Try it:
The records below must be transcribed precisely and in full.

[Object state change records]
■ ■ ■ ■ ■

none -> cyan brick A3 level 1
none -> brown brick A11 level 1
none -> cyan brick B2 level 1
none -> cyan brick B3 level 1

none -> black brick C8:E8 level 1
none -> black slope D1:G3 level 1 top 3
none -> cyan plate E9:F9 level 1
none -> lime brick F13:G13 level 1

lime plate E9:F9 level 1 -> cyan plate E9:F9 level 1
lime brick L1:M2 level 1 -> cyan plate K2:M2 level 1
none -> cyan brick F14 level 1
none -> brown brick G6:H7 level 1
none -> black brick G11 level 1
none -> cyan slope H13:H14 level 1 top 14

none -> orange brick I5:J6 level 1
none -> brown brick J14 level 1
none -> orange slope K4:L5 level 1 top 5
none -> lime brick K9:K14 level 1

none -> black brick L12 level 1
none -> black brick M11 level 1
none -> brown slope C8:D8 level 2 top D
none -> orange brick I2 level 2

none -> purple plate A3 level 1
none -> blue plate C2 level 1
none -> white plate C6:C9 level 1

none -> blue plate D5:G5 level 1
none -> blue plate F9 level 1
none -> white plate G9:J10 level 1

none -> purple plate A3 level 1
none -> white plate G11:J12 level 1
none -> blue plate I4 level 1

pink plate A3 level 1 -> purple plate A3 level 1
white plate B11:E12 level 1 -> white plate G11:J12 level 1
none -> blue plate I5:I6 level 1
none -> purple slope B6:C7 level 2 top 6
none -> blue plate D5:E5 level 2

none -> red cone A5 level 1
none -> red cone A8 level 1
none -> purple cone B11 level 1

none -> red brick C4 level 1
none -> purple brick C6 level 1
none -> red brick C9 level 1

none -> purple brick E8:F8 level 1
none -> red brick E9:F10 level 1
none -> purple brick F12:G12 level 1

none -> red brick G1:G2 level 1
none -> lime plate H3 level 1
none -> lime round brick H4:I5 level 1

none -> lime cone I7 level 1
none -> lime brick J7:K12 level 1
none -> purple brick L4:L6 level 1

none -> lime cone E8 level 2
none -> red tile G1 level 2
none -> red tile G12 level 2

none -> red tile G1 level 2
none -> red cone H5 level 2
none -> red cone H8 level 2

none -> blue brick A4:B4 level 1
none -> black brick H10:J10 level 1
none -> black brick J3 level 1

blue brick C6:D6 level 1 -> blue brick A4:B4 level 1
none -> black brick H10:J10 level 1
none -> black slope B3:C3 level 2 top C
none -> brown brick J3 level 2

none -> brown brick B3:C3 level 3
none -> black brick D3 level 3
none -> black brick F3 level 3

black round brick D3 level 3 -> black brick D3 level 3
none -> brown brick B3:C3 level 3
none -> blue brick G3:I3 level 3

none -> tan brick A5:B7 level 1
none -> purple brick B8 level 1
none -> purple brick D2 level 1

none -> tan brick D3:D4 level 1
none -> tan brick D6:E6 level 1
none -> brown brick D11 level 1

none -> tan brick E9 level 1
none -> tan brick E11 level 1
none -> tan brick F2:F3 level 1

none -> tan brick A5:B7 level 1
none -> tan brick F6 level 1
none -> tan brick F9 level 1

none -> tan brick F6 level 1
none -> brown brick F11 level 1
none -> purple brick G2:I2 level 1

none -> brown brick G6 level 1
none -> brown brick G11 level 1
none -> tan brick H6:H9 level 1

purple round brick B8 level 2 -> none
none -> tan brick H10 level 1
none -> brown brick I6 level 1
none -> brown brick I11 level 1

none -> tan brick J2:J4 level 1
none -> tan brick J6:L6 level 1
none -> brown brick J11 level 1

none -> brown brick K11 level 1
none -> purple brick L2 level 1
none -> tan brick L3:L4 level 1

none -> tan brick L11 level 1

■ ■ ■ ■ ■

Output for this exercise:
none -> cyan brick A3 level 1
none -> brown brick A11 level 1
none -> cyan brick B2 level 1
none -> cyan brick B3 level 1

none -> black brick C8:E8 level 1
none -> black slope D1:G3 level 1 top 3
none -> cyan plate E9:F9 level 1
none -> lime brick F13:G13 level 1

lime plate E9:F9 level 1 -> cyan plate E9:F9 level 1
lime brick L1:M2 level 1 -> cyan plate K2:M2 level 1
none -> cyan brick F14 level 1
none -> brown brick G6:H7 level 1
none -> black brick G11 level 1
none -> cyan slope H13:H14 level 1 top 14

none -> orange brick I5:J6 level 1
none -> brown brick J14 level 1
none -> orange slope K4:L5 level 1 top 5
none -> lime brick K9:K14 level 1

none -> black brick L12 level 1
none -> black brick M11 level 1
none -> brown slope C8:D8 level 2 top D
none -> orange brick I2 level 2

none -> purple plate A3 level 1
none -> blue plate C2 level 1
none -> white plate C6:C9 level 1

none -> blue plate D5:G5 level 1
none -> blue plate F9 level 1
none -> white plate G9:J10 level 1

none -> purple plate A3 level 1
none -> white plate G11:J12 level 1
none -> blue plate I4 level 1

pink plate A3 level 1 -> purple plate A3 level 1
white plate B11:E12 level 1 -> white plate G11:J12 level 1
none -> blue plate I5:I6 level 1
none -> purple slope B6:C7 level 2 top 6
none -> blue plate D5:E5 level 2

none -> red cone A5 level 1
none -> red cone A8 level 1
none -> purple cone B11 level 1

none -> red brick C4 level 1
none -> purple brick C6 level 1
none -> red brick C9 level 1

none -> purple brick E8:F8 level 1
none -> red brick E9:F10 level 1
none -> purple brick F12:G12 level 1

none -> red brick G1:G2 level 1
none -> lime plate H3 level 1
none -> lime round brick H4:I5 level 1

none -> lime cone I7 level 1
none -> lime brick J7:K12 level 1
none -> purple brick L4:L6 level 1

none -> lime cone E8 level 2
none -> red tile G1 level 2
none -> red tile G12 level 2

none -> red tile G1 level 2
none -> red cone H5 level 2
none -> red cone H8 level 2

none -> blue brick A4:B4 level 1
none -> black brick H10:J10 level 1
none -> black brick J3 level 1

blue brick C6:D6 level 1 -> blue brick A4:B4 level 1
none -> black brick H10:J10 level 1
none -> black slope B3:C3 level 2 top C
none -> brown brick J3 level 2

none -> brown brick B3:C3 level 3
none -> black brick D3 level 3
none -> black brick F3 level 3

black round brick D3 level 3 -> black brick D3 level 3
none -> brown brick B3:C3 level 3
none -> blue brick G3:I3 level 3

none -> tan brick A5:B7 level 1
none -> purple brick B8 level 1
none -> purple brick D2 level 1

none -> tan brick D3:D4 level 1
none -> tan brick D6:E6 level 1
none -> brown brick D11 level 1

none -> tan brick E9 level 1
none -> tan brick E11 level 1
none -> tan brick F2:F3 level 1

none -> tan brick A5:B7 level 1
none -> tan brick F6 level 1
none -> tan brick F9 level 1

none -> tan brick F6 level 1
none -> brown brick F11 level 1
none -> purple brick G2:I2 level 1

none -> brown brick G6 level 1
none -> brown brick G11 level 1
none -> tan brick H6:H9 level 1

purple round brick B8 level 2 -> none
none -> tan brick H10 level 1
none -> brown brick I6 level 1
none -> brown brick I11 level 1

none -> tan brick J2:J4 level 1
none -> tan brick J6:L6 level 1
none -> brown brick J11 level 1

none -> brown brick K11 level 1
none -> purple brick L2 level 1
none -> tan brick L3:L4 level 1

none -> tan brick L11 level 1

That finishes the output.